= AIM OF THE EXERCISE =
Without including any images, repeat the data exactly.

= DATA RECORDS =
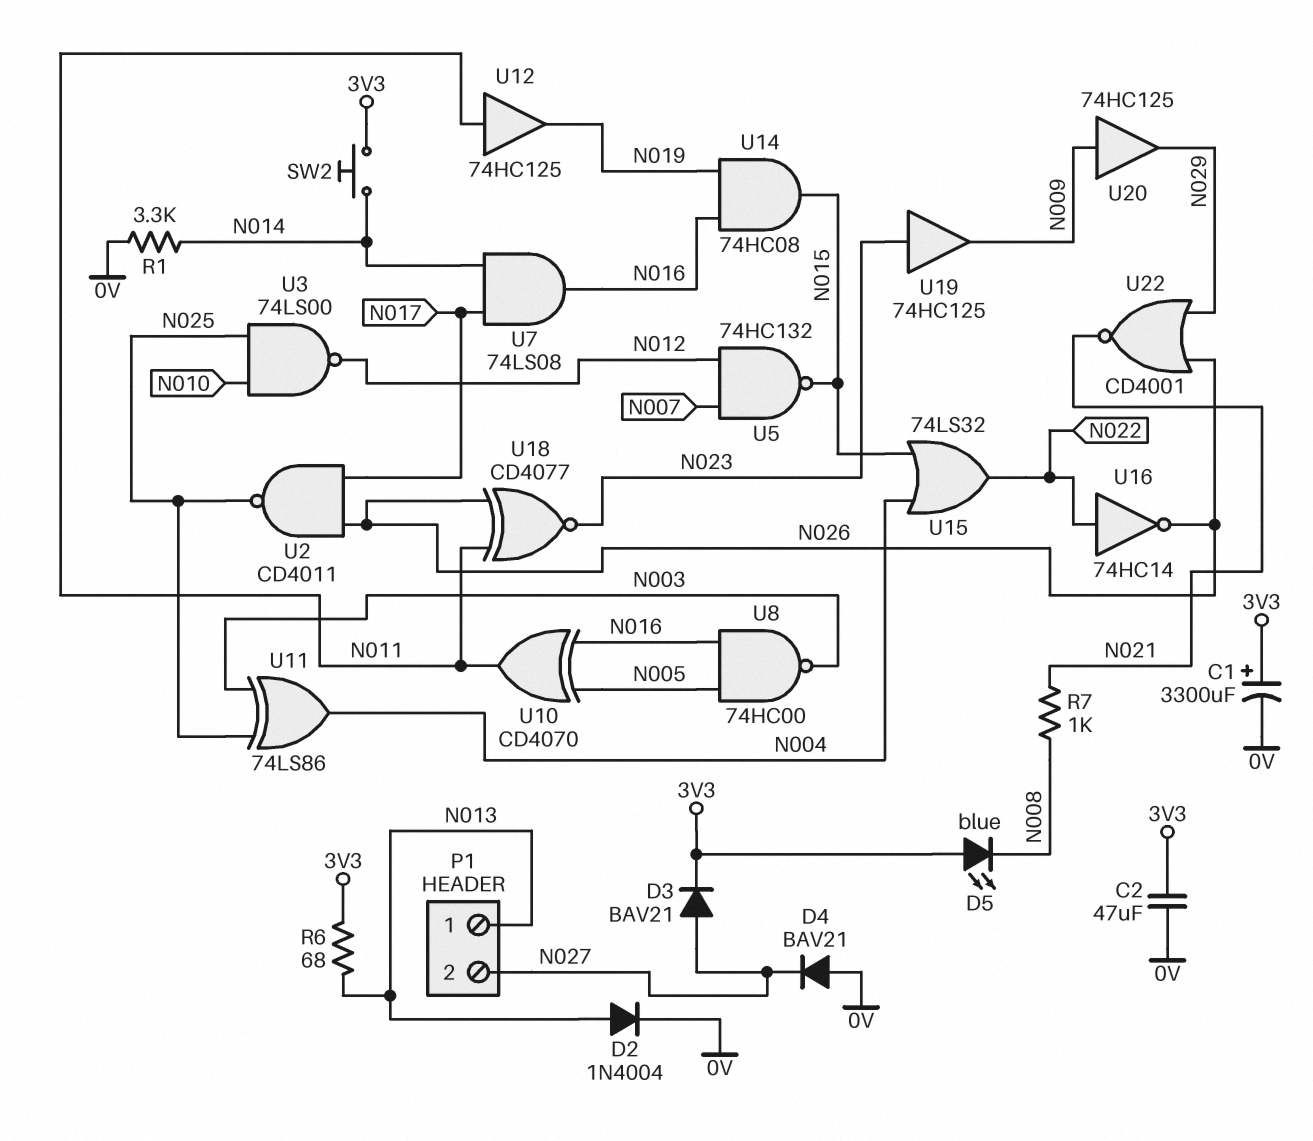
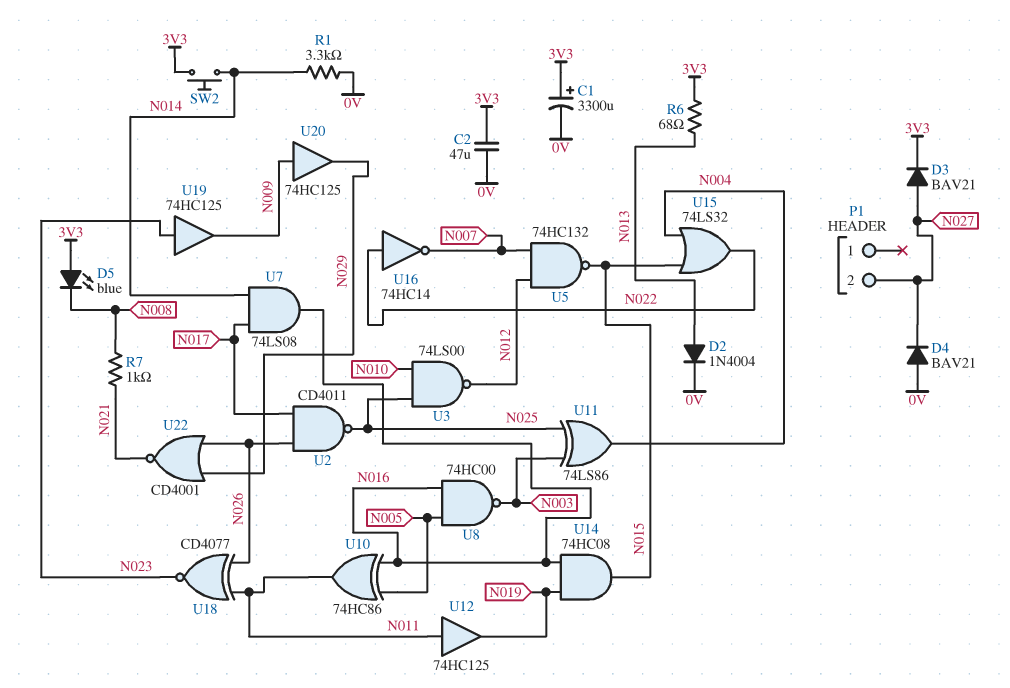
P1 pin 1: N013 -> none
U10: XOR CD4070 (in N005, in N016, out N011) -> XOR 74HC86 (in N005, in N016, out N011)
U16: NOT 74HC14 (in N022, out N026) -> NOT 74HC14 (in N022, out N007)

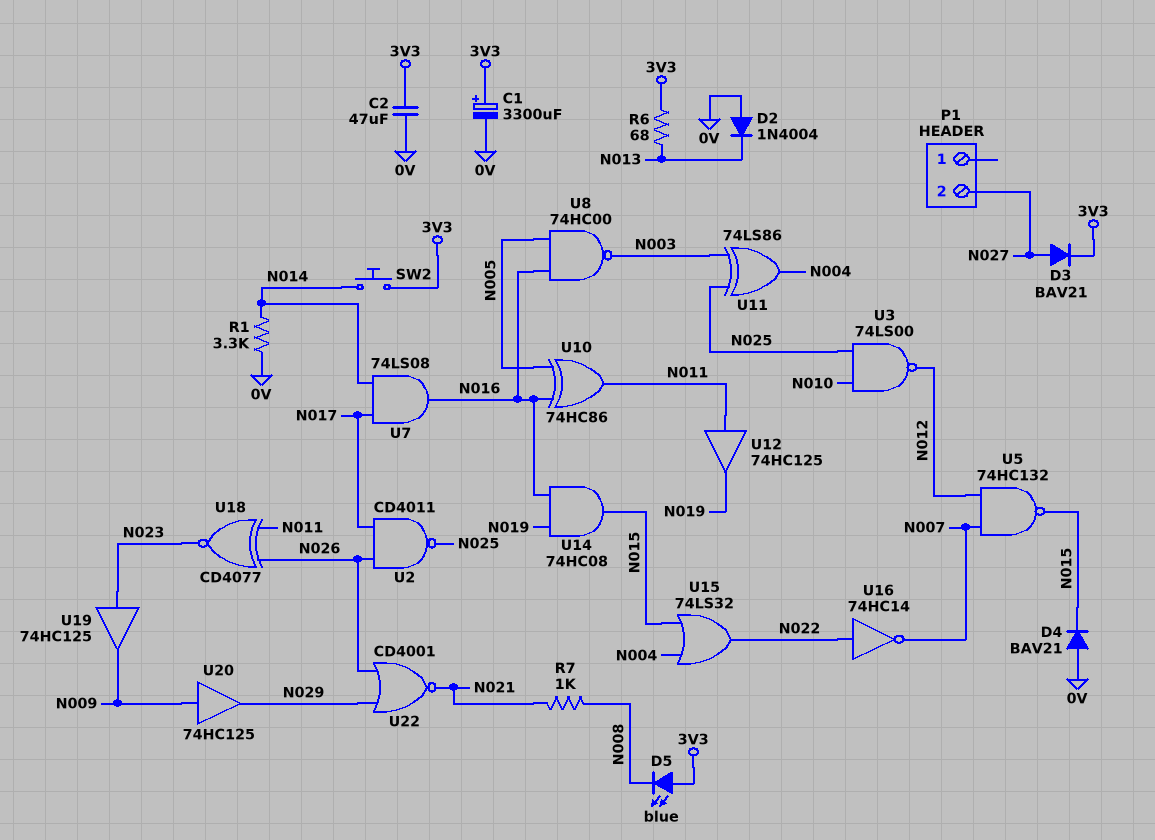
D2: diode 1N4004 (A N013, K 0V) -> diode 1N4004 (A 0V, K N013)
D4: diode BAV21 (A 0V, K N027) -> diode BAV21 (A 0V, K N015)

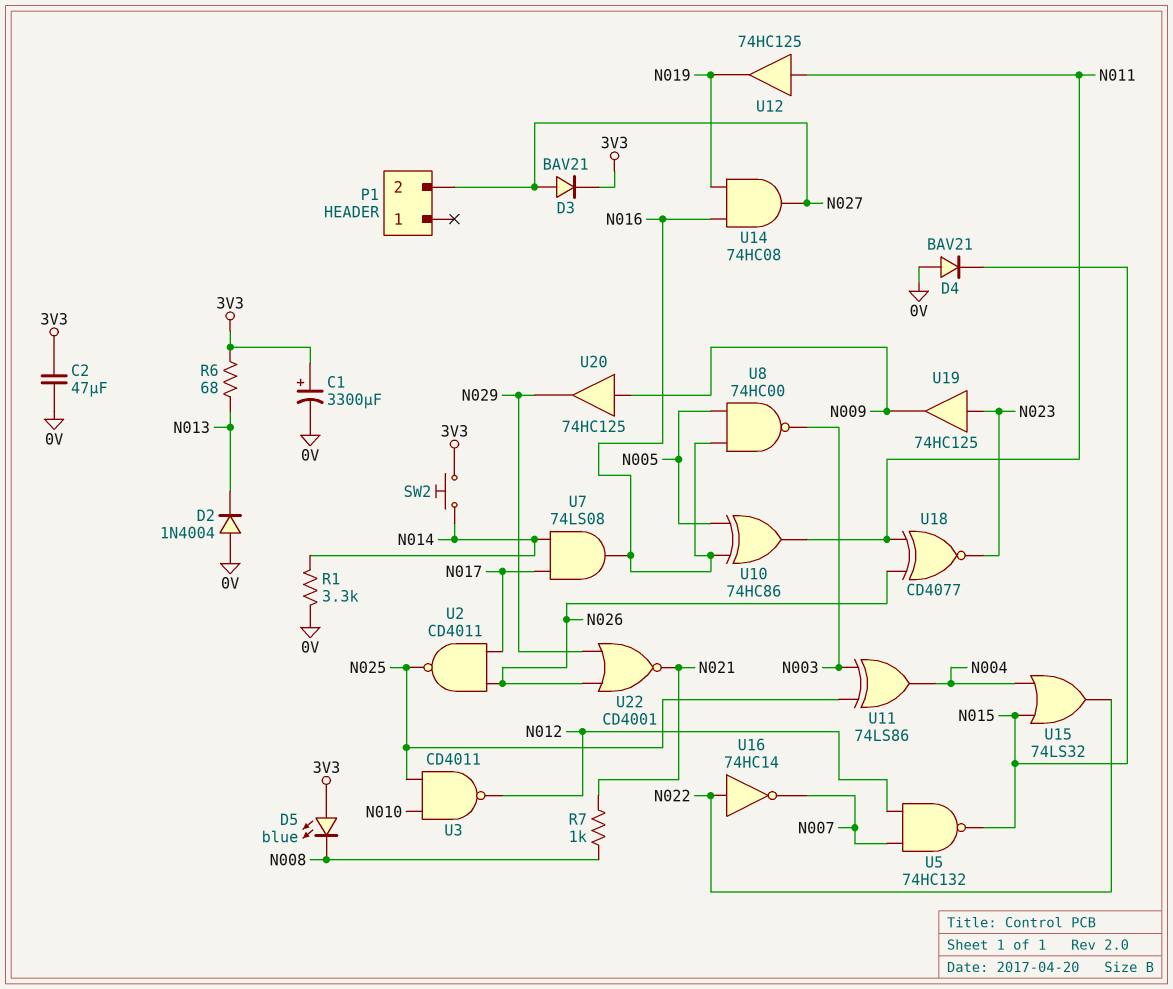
U3: NAND 74LS00 (in N010, in N025, out N012) -> NAND CD4011 (in N010, in N025, out N012)
U14: AND 74HC08 (in N016, in N019, out N015) -> AND 74HC08 (in N016, in N019, out N027)

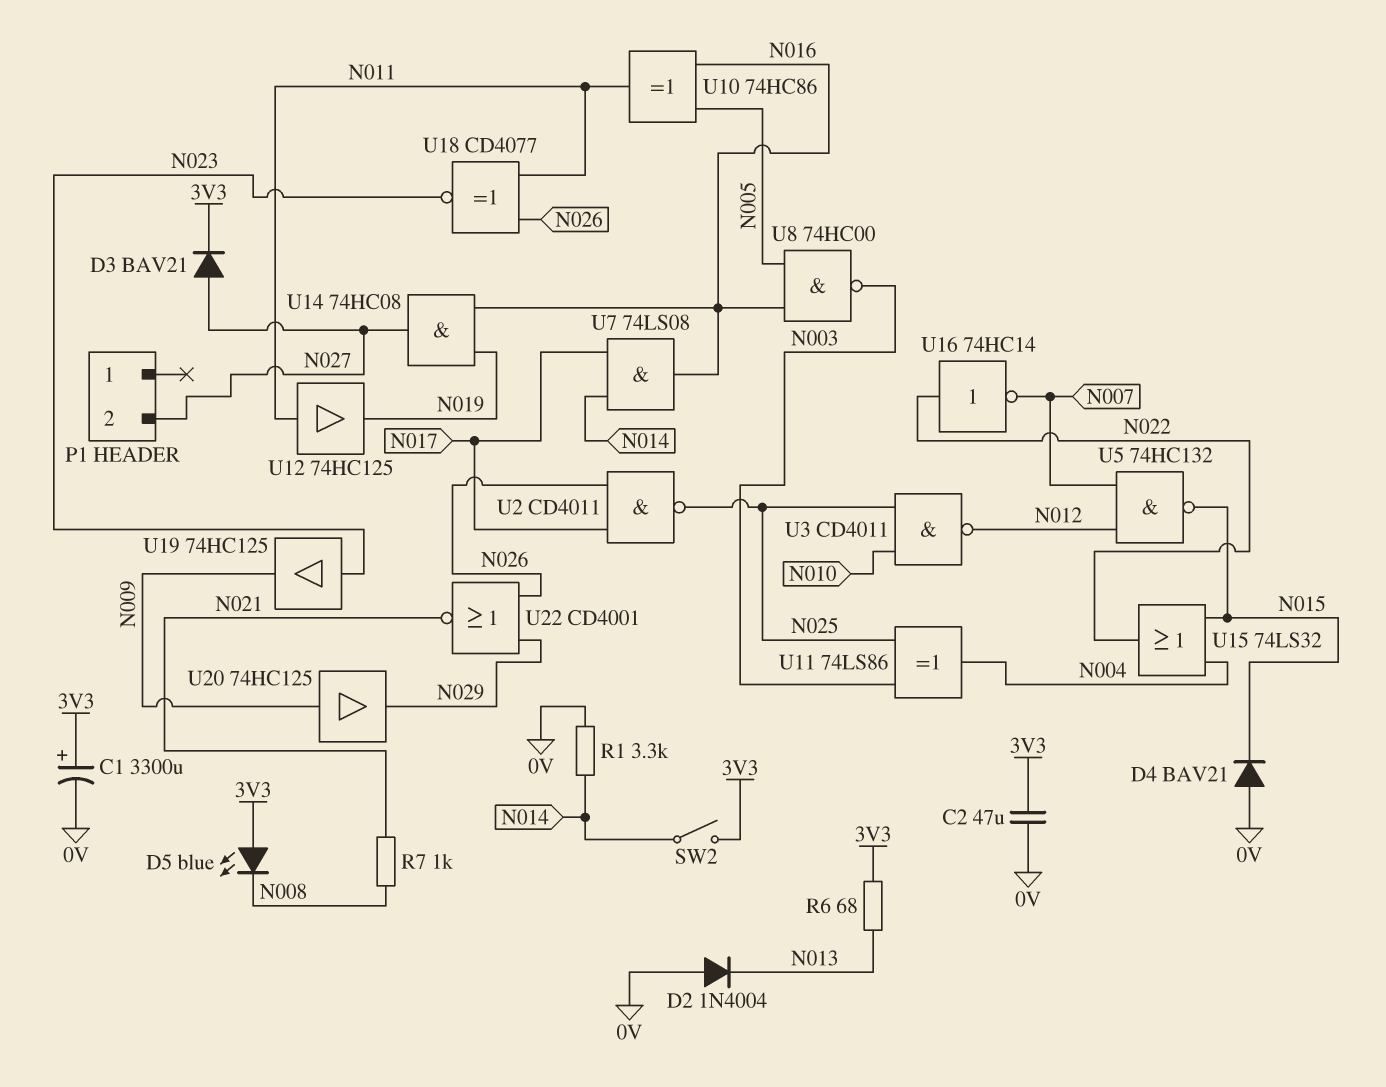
SW2: button (3V3, N014) -> switch (3V3, N014)

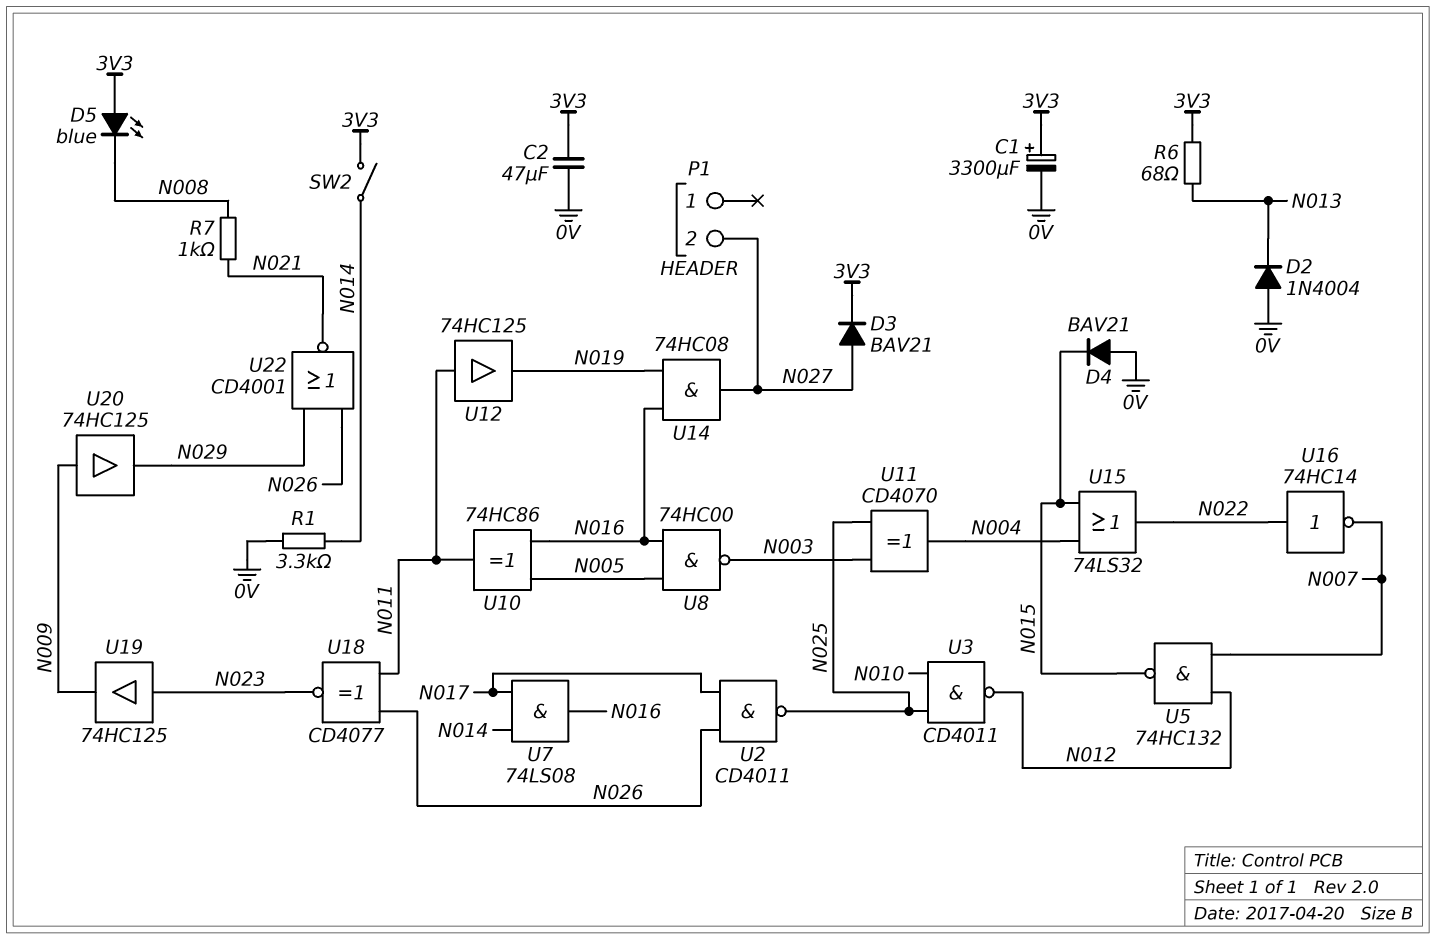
U11: XOR 74LS86 (in N003, in N025, out N004) -> XOR CD4070 (in N003, in N025, out N004)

= RESPONSE AREA =
P1 pin 1: N013 -> none
U10: XOR CD4070 (in N005, in N016, out N011) -> XOR 74HC86 (in N005, in N016, out N011)
U16: NOT 74HC14 (in N022, out N026) -> NOT 74HC14 (in N022, out N007)

D2: diode 1N4004 (A N013, K 0V) -> diode 1N4004 (A 0V, K N013)
D4: diode BAV21 (A 0V, K N027) -> diode BAV21 (A 0V, K N015)

U3: NAND 74LS00 (in N010, in N025, out N012) -> NAND CD4011 (in N010, in N025, out N012)
U14: AND 74HC08 (in N016, in N019, out N015) -> AND 74HC08 (in N016, in N019, out N027)

SW2: button (3V3, N014) -> switch (3V3, N014)

U11: XOR 74LS86 (in N003, in N025, out N004) -> XOR CD4070 (in N003, in N025, out N004)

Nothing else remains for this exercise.